=== AVAILABLE RECORDS ===

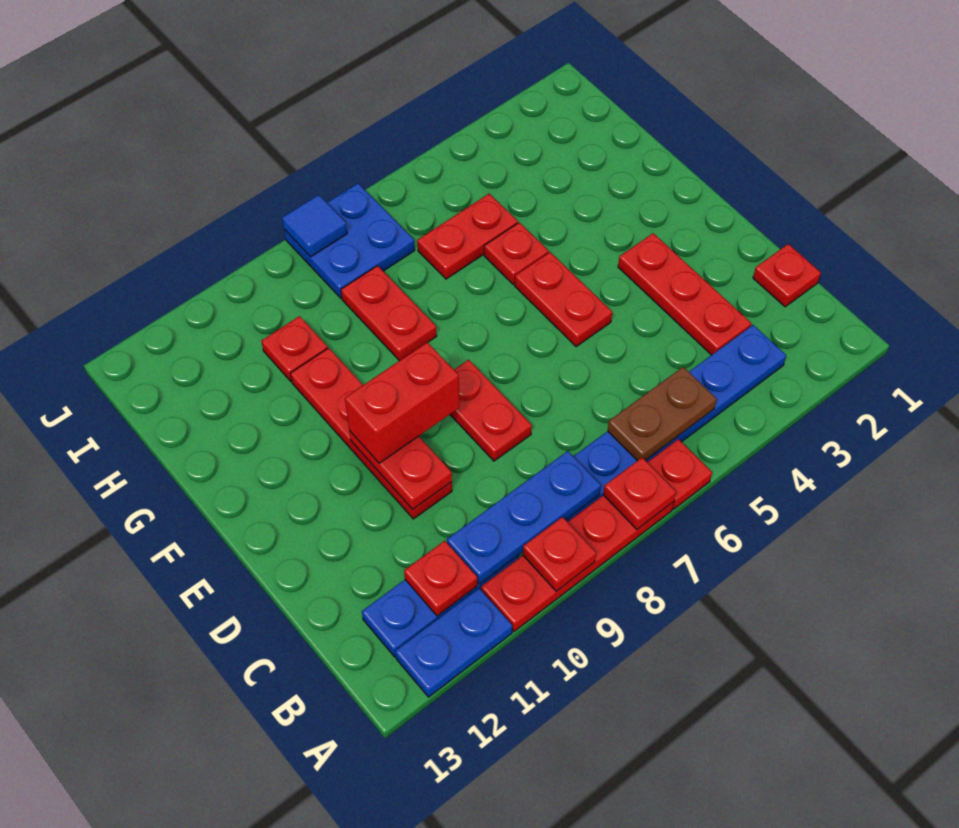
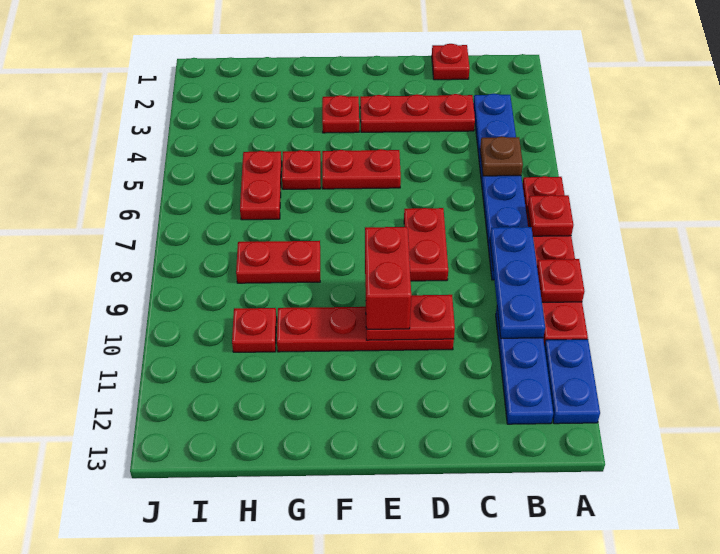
brown 1x2 plate [608,367,716,461] -> brown 1x1 plate [480,136,523,176]
red 1x1 plate [404,541,477,616] -> red 1x1 plate moved to [322,95,359,133]
red 1x2 plate [450,360,532,461] -> red 1x2 plate turned to [404,208,448,281]
blue 2x2 plate [284,183,415,298] -> none
blue 1x1 tile [282,195,347,257] -> none

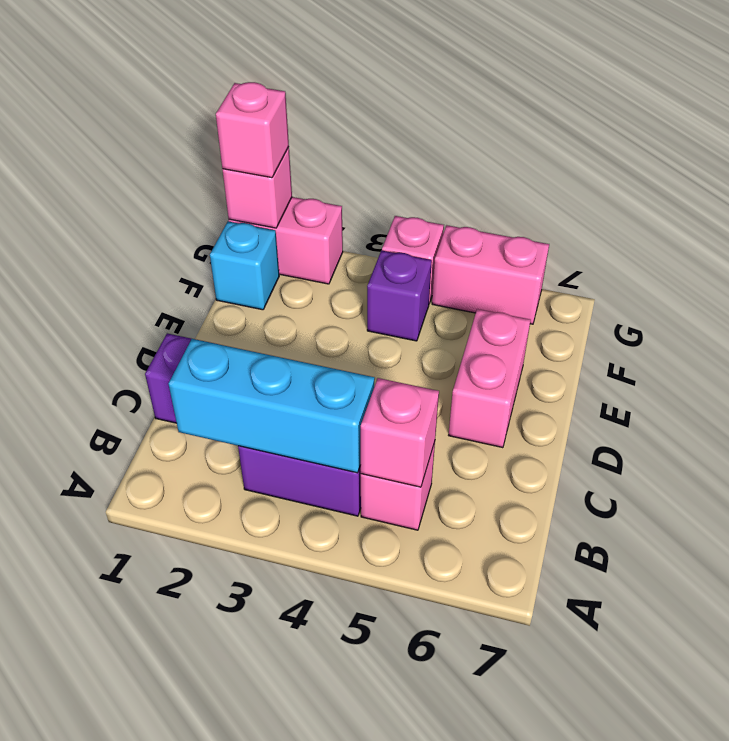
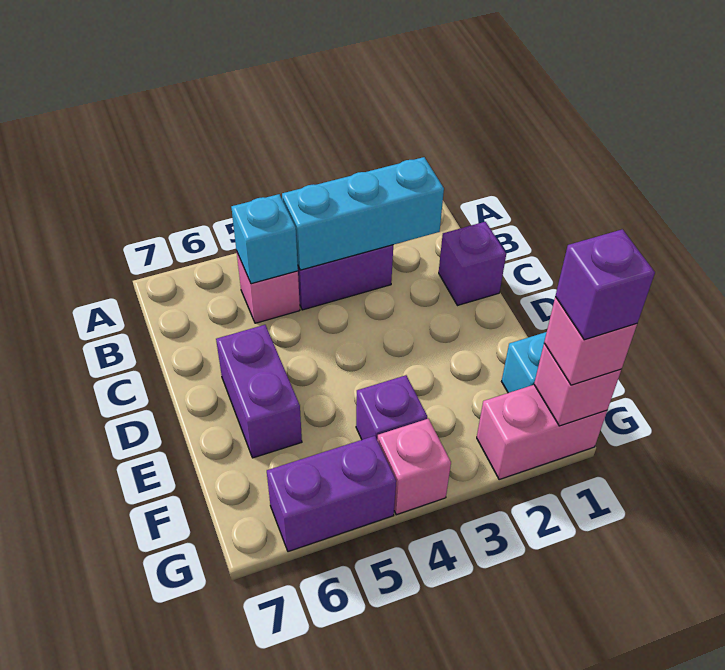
pink 1x1 brick [360,378,439,487] -> cyan 1x1 brick [231,194,298,284]
pink 1x2 brick [449,309,531,448] -> purple 1x2 brick [216,325,302,458]
none -> purple 1x1 brick [555,229,655,340]
pink 1x2 brick [432,225,549,324] -> purple 1x2 brick [267,436,396,552]

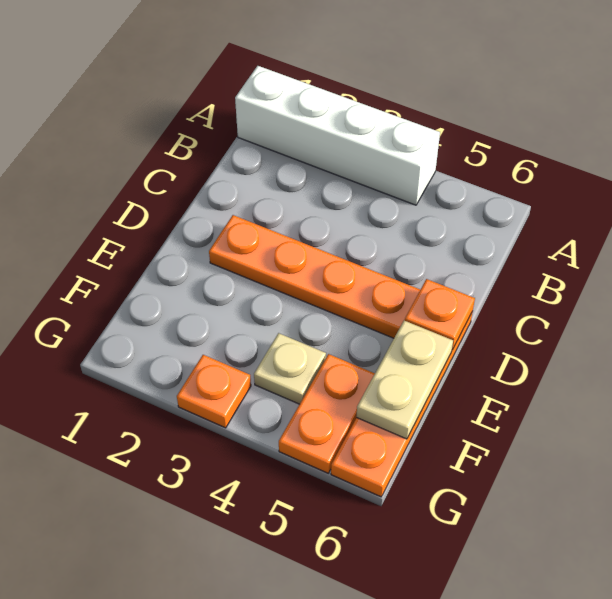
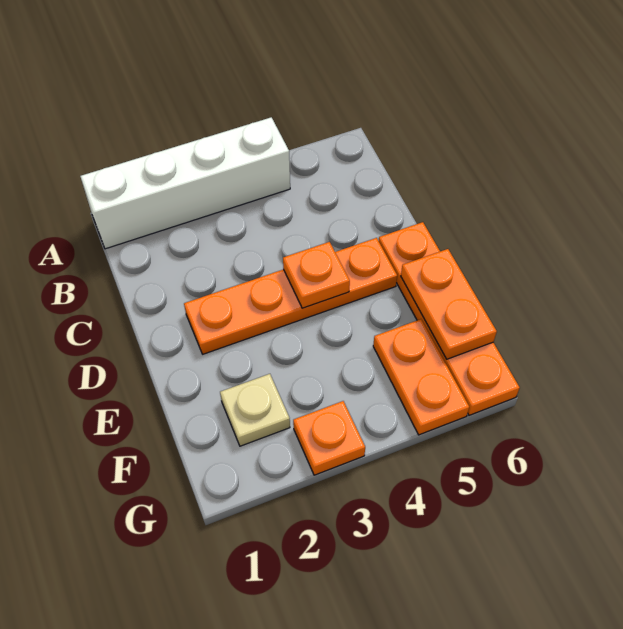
orange 1x1 plate [405,279,475,350] -> orange 1x1 plate moved to [283,242,350,308]
tan 1x2 plate [356,320,453,439] -> orange 1x2 plate [401,249,497,359]
tan 1x1 plate [254,333,326,404] -> tan 1x1 plate moved to [220,374,290,446]

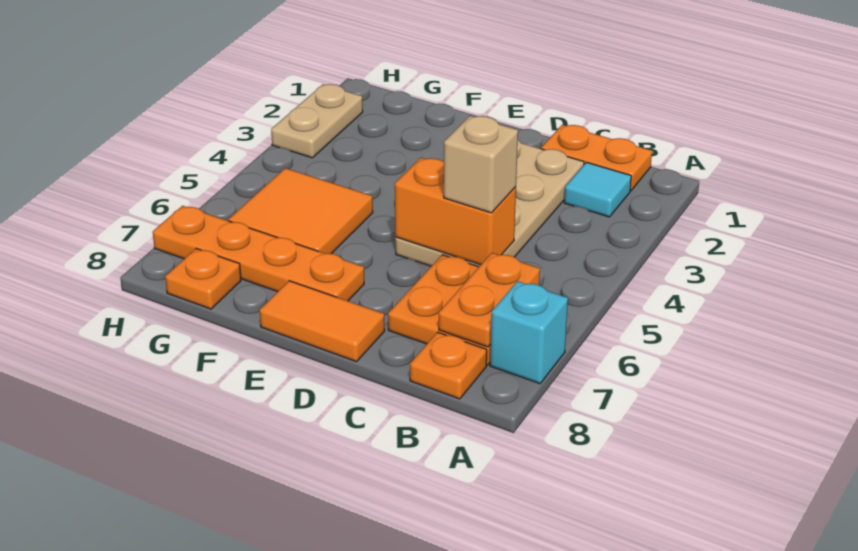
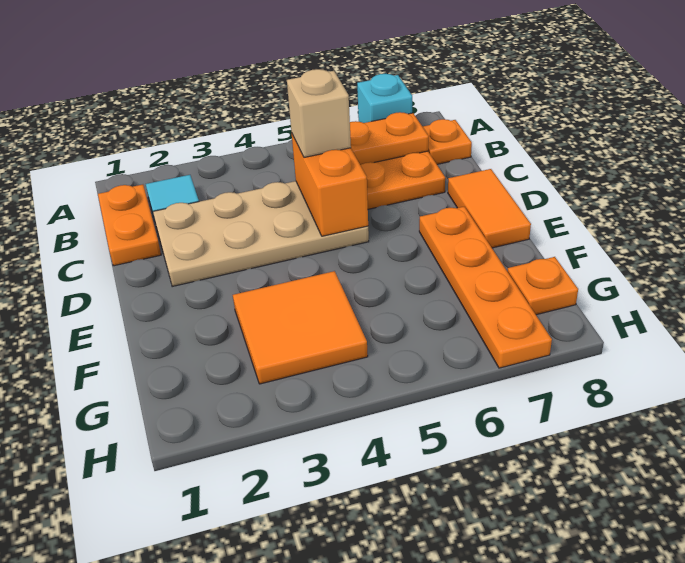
orange 2x2 tile [228,168,373,254] -> orange 2x2 tile moved to [233,271,368,384]
tan 1x2 plate [271,84,363,158] -> none

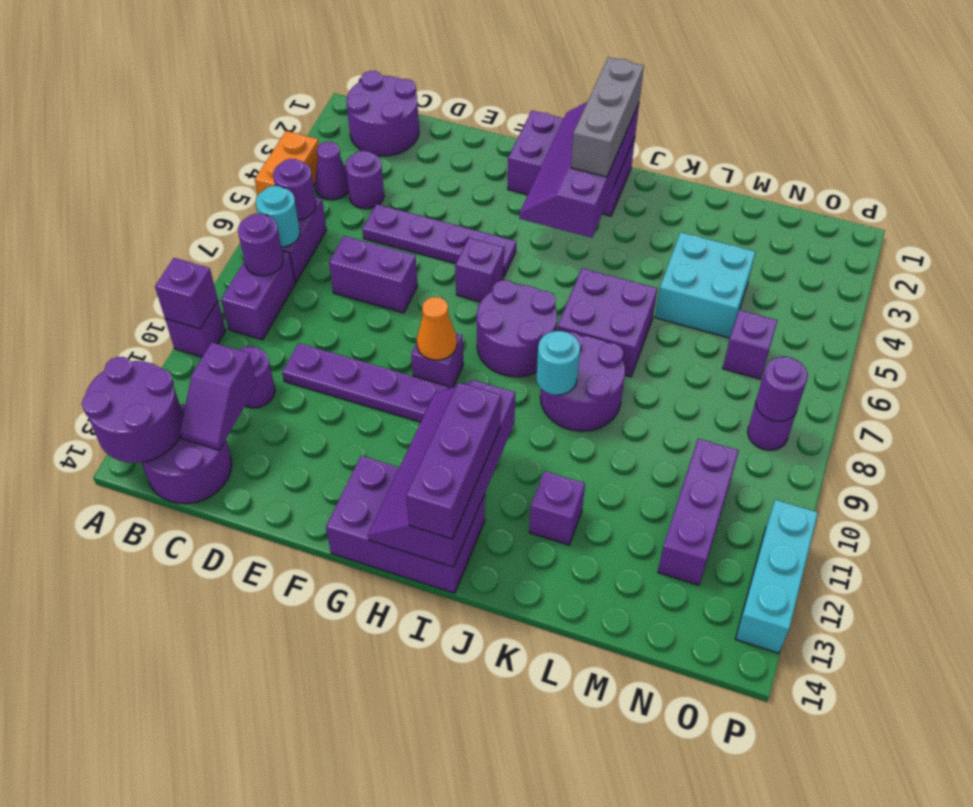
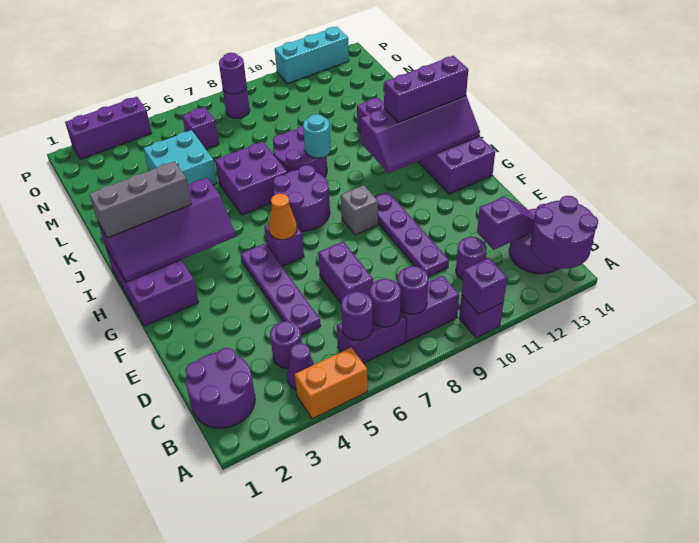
cyan 1x1 round brick [256,186,300,247] -> purple 1x1 round brick [370,279,401,327]
purple 1x1 brick [411,333,463,389] -> grey 1x1 brick [341,185,378,235]
orange 1x1 cone [417,297,457,360] -> orange 1x1 cone moved to [269,194,297,240]
purple 1x3 brick [658,439,739,585] -> purple 1x3 brick moved to [65,97,152,159]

===

*WHAT IS EXPECTED:* Copy out the lines of the data where the word "brick" can be found.

*ANSWER TO THIS EXERCISE:*
pink 1x1 brick [360,378,439,487] -> cyan 1x1 brick [231,194,298,284]
pink 1x2 brick [449,309,531,448] -> purple 1x2 brick [216,325,302,458]
none -> purple 1x1 brick [555,229,655,340]
pink 1x2 brick [432,225,549,324] -> purple 1x2 brick [267,436,396,552]
cyan 1x1 round brick [256,186,300,247] -> purple 1x1 round brick [370,279,401,327]
purple 1x1 brick [411,333,463,389] -> grey 1x1 brick [341,185,378,235]
purple 1x3 brick [658,439,739,585] -> purple 1x3 brick moved to [65,97,152,159]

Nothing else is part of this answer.